(Data extracted from a collection)
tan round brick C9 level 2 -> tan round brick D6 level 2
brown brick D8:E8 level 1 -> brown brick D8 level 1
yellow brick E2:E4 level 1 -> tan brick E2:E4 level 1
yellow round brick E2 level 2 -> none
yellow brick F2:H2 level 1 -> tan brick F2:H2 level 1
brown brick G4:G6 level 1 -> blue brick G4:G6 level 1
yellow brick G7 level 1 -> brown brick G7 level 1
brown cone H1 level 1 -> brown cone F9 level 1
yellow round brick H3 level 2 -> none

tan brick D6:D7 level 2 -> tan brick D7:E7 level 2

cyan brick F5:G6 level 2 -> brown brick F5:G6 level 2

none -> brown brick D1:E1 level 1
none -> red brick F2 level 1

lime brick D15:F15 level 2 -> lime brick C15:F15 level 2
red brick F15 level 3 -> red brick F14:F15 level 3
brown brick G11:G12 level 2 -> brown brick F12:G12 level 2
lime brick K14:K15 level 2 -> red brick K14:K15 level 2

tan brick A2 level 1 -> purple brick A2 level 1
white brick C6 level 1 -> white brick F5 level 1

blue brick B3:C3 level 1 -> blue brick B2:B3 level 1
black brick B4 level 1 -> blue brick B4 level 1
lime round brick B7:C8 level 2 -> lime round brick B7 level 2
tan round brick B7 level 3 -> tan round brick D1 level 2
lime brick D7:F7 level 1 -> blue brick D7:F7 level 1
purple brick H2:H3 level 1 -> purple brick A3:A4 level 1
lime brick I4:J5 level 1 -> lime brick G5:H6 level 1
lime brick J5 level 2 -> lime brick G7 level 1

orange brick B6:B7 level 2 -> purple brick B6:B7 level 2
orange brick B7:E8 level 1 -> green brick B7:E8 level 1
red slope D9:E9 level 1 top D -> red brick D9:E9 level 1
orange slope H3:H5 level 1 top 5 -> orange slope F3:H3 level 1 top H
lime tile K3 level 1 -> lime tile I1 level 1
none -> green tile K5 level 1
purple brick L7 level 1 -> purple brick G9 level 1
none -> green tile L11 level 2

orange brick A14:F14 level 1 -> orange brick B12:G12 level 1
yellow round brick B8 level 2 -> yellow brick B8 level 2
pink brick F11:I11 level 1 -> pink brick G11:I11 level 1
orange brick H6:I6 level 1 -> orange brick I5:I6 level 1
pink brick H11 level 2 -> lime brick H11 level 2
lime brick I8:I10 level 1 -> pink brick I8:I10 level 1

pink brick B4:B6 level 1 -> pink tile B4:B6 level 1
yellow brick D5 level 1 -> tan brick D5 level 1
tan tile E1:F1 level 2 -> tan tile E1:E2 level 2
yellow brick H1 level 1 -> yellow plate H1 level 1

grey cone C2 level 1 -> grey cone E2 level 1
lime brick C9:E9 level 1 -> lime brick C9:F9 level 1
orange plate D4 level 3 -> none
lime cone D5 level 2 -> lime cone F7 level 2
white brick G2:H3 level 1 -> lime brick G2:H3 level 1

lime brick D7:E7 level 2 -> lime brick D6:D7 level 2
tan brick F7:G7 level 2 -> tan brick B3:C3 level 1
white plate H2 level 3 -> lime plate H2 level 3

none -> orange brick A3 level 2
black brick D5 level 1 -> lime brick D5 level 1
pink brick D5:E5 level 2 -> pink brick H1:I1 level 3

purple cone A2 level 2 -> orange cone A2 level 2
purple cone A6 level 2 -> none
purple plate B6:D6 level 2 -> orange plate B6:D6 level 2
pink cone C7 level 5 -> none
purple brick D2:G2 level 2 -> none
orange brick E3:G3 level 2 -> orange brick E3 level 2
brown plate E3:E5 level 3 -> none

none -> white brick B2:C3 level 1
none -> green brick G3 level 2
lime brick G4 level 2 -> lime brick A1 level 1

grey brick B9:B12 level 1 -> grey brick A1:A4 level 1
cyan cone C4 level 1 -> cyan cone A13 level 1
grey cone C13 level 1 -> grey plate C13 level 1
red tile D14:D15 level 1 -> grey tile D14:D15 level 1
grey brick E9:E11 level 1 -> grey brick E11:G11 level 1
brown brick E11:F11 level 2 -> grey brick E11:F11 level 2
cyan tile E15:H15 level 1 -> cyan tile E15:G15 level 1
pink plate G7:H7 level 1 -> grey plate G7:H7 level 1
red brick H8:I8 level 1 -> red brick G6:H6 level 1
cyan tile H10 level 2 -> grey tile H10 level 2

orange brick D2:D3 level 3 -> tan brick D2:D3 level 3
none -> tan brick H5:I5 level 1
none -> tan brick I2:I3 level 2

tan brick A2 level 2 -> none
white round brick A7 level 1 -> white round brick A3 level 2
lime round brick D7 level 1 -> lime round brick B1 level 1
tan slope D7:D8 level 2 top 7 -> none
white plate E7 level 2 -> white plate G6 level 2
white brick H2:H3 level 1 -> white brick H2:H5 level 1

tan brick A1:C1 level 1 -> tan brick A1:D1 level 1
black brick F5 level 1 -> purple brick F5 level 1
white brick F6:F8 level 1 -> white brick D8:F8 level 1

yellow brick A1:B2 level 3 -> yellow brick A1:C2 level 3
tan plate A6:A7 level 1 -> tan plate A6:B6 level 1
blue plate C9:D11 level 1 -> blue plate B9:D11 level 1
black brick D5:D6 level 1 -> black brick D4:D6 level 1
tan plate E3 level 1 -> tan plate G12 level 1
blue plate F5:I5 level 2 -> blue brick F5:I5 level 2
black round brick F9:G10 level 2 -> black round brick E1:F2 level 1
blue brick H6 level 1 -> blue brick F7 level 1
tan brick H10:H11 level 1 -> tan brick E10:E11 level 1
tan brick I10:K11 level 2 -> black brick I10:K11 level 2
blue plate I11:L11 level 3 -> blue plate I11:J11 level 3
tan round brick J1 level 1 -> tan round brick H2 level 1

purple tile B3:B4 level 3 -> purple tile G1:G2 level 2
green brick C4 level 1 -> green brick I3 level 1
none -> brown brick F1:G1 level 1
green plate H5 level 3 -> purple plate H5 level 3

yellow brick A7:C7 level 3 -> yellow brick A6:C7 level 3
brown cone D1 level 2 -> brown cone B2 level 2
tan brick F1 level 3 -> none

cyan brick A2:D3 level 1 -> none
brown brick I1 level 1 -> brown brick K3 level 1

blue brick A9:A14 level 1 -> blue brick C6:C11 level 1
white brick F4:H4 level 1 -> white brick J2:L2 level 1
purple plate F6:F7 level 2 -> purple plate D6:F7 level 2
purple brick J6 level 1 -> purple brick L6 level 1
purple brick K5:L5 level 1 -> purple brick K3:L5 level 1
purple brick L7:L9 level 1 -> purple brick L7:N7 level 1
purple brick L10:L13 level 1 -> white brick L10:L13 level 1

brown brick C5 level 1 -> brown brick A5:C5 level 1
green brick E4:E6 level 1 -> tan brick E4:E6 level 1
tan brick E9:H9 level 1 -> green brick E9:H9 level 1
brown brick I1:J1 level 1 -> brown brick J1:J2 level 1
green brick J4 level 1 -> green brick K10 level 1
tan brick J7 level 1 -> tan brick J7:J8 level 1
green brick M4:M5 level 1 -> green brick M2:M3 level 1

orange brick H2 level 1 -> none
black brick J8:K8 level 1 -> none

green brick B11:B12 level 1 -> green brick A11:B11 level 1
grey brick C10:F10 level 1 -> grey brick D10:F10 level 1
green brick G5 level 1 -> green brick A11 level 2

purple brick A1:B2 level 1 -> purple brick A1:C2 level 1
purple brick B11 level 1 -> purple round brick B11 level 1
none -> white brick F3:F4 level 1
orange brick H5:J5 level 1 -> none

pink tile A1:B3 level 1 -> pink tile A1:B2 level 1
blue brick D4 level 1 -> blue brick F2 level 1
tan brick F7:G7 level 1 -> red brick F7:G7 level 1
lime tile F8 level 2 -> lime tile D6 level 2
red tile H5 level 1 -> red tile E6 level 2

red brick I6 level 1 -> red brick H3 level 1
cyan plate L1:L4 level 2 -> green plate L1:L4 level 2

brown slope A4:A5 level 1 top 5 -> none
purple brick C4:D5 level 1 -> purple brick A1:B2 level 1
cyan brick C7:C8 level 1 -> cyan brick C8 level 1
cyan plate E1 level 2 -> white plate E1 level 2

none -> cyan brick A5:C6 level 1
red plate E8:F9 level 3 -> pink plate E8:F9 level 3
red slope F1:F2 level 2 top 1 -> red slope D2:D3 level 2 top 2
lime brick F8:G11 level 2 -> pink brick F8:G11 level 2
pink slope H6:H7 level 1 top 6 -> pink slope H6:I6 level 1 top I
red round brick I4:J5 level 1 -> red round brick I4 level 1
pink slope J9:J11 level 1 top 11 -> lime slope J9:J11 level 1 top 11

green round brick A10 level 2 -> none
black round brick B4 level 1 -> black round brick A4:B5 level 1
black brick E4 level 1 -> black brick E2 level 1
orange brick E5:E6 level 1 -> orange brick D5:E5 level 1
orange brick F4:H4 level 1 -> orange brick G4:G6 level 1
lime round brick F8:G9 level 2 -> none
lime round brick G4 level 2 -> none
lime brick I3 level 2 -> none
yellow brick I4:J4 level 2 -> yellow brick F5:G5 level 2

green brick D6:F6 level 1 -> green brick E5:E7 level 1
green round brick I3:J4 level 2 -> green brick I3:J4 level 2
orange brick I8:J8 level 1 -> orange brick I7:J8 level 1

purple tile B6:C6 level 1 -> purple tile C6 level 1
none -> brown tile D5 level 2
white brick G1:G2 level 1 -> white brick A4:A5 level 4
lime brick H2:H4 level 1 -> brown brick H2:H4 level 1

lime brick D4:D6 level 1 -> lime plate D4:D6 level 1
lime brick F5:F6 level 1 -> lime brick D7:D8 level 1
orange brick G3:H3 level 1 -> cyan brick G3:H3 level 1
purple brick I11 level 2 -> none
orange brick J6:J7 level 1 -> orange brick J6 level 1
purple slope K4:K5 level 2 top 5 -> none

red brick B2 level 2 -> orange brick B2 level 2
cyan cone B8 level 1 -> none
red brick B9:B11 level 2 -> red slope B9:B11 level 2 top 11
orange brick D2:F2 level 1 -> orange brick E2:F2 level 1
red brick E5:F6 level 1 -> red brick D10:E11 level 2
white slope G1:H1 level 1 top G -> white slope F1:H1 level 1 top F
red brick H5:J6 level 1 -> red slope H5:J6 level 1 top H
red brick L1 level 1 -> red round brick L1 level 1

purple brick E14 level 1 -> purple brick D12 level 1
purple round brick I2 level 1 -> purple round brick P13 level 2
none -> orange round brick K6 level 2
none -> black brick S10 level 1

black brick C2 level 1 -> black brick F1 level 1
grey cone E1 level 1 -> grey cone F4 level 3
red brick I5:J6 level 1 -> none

▶ What is being asked:
Counting only lines that hold "cone", report how many there are in the records above, as a bare number.

▶ Task output:
11